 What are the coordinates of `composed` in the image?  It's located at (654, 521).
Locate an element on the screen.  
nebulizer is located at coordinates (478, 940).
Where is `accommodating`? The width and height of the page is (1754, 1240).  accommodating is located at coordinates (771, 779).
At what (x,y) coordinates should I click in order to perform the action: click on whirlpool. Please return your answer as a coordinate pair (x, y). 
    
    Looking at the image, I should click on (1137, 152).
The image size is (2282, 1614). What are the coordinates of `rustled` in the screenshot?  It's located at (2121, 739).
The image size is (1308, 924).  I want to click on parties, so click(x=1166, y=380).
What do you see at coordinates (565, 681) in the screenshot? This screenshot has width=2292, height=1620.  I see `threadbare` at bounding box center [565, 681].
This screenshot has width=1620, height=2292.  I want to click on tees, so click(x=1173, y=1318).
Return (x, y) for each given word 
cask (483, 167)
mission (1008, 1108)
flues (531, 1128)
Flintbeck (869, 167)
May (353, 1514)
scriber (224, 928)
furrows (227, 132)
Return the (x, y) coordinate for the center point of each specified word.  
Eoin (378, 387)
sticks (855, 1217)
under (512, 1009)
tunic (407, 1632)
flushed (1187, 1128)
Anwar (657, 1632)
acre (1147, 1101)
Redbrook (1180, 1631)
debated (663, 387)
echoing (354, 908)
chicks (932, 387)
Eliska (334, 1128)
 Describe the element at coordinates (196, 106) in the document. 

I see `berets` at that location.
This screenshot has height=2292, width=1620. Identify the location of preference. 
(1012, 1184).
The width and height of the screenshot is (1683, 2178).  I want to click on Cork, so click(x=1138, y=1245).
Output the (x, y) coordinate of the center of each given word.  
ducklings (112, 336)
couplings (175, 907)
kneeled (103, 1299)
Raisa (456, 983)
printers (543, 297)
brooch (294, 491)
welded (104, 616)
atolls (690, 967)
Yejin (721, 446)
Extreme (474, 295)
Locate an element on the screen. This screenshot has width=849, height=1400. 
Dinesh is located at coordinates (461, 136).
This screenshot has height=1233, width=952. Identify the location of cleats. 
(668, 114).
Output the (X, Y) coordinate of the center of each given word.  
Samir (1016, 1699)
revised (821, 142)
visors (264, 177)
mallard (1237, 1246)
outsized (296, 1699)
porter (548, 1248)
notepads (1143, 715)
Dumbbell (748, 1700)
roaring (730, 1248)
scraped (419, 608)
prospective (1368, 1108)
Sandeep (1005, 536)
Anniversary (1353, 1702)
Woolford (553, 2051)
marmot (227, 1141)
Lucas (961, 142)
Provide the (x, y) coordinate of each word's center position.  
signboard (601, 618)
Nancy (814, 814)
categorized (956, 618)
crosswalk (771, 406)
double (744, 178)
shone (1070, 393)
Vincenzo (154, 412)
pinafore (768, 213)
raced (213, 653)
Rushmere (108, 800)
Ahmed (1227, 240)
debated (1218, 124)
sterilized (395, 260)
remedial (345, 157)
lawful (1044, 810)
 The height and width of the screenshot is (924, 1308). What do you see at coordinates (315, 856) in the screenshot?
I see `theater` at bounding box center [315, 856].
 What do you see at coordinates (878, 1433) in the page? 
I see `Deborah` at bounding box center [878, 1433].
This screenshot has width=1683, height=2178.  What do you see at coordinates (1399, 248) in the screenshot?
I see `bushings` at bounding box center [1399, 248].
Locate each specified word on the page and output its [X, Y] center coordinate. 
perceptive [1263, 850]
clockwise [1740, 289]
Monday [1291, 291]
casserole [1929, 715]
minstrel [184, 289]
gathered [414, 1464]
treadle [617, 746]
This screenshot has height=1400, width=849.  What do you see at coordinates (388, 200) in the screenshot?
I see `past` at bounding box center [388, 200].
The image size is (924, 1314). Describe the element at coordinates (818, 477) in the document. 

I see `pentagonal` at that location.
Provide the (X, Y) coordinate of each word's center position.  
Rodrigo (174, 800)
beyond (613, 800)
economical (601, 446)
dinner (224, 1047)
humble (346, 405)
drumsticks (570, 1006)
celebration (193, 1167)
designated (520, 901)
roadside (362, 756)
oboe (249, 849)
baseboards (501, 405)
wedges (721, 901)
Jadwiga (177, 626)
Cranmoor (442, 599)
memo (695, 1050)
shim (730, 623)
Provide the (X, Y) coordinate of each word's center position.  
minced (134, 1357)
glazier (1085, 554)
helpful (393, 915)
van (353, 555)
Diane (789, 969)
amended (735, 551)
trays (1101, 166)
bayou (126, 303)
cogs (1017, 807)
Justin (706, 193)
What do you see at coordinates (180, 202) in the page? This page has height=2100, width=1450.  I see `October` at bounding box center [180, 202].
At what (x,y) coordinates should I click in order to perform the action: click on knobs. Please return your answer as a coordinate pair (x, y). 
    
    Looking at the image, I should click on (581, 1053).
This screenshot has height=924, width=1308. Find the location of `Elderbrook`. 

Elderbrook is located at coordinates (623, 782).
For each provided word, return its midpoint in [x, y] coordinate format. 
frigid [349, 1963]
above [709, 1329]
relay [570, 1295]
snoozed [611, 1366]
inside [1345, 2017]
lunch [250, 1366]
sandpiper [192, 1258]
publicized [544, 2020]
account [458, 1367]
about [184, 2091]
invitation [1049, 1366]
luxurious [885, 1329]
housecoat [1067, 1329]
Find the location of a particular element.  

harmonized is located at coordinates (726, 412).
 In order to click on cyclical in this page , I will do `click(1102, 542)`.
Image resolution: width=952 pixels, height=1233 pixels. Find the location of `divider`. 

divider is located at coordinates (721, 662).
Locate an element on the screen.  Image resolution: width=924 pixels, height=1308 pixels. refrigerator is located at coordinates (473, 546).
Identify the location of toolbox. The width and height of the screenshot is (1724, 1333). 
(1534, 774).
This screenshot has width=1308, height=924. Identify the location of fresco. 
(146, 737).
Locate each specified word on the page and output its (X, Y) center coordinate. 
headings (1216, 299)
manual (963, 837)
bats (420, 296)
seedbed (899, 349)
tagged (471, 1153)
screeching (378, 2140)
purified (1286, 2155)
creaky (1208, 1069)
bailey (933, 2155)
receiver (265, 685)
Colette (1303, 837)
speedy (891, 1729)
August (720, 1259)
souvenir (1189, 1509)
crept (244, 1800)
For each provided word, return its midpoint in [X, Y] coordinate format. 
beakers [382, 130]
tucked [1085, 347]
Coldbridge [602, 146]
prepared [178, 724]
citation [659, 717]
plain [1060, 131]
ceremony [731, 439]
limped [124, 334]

- - - - -

WRITTEN REQUEST:
Reproduce the data verbatim, from its first line down through the line containing "The image size is (2282, 1614).", both included.

ANSWER TO THIS PROBLEM:
 What are the coordinates of `composed` in the image?  It's located at (654, 521).
Locate an element on the screen.  
nebulizer is located at coordinates (478, 940).
Where is `accommodating`? The width and height of the page is (1754, 1240).  accommodating is located at coordinates (771, 779).
At what (x,y) coordinates should I click in order to perform the action: click on whirlpool. Please return your answer as a coordinate pair (x, y). 
    
    Looking at the image, I should click on (1137, 152).
The image size is (2282, 1614). What are the coordinates of `rustled` in the screenshot?  It's located at (2121, 739).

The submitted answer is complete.